**Assignment**.
Give the whole listing below once more, exactly, without pictures.

**Data below**.
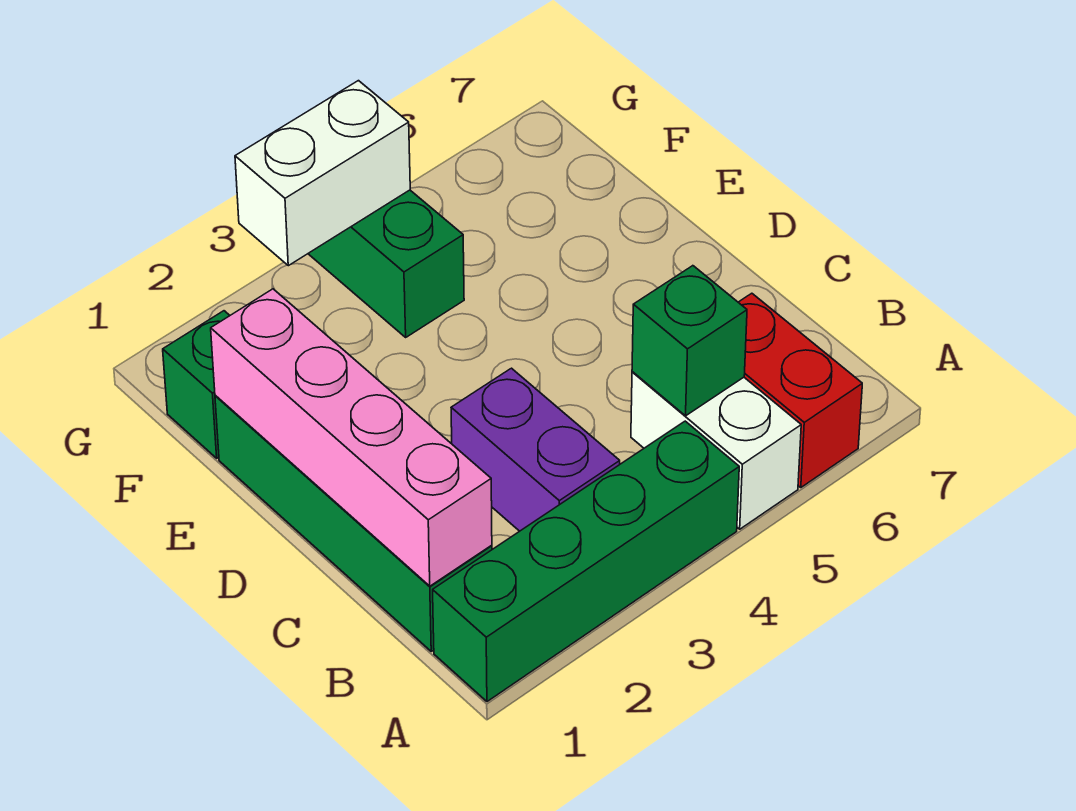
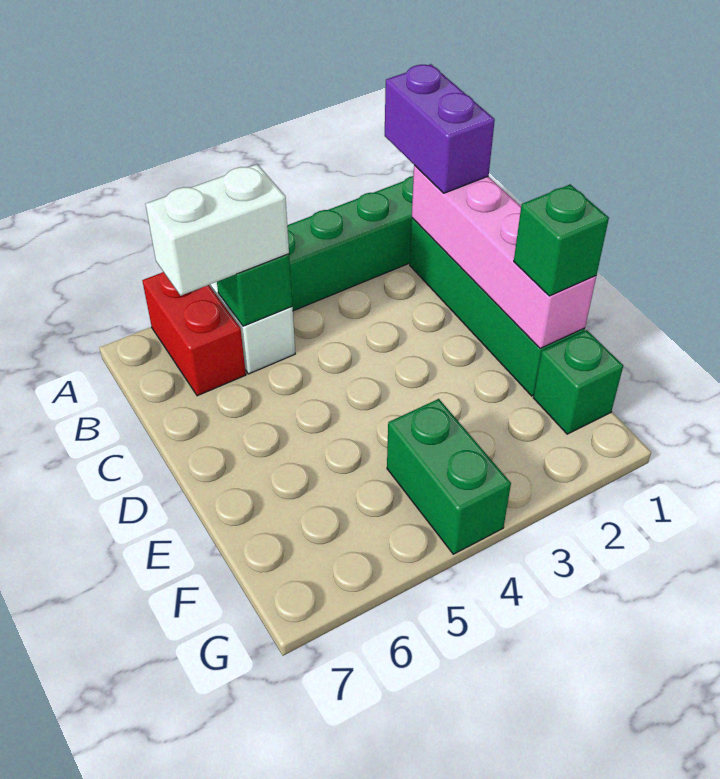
purple brick B3:C3 level 1 -> purple brick A1:B1 level 3
none -> green brick E1 level 3
white brick G3:G4 level 2 -> white brick B5:B6 level 3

**Solution to this problem**.
purple brick B3:C3 level 1 -> purple brick A1:B1 level 3
none -> green brick E1 level 3
white brick G3:G4 level 2 -> white brick B5:B6 level 3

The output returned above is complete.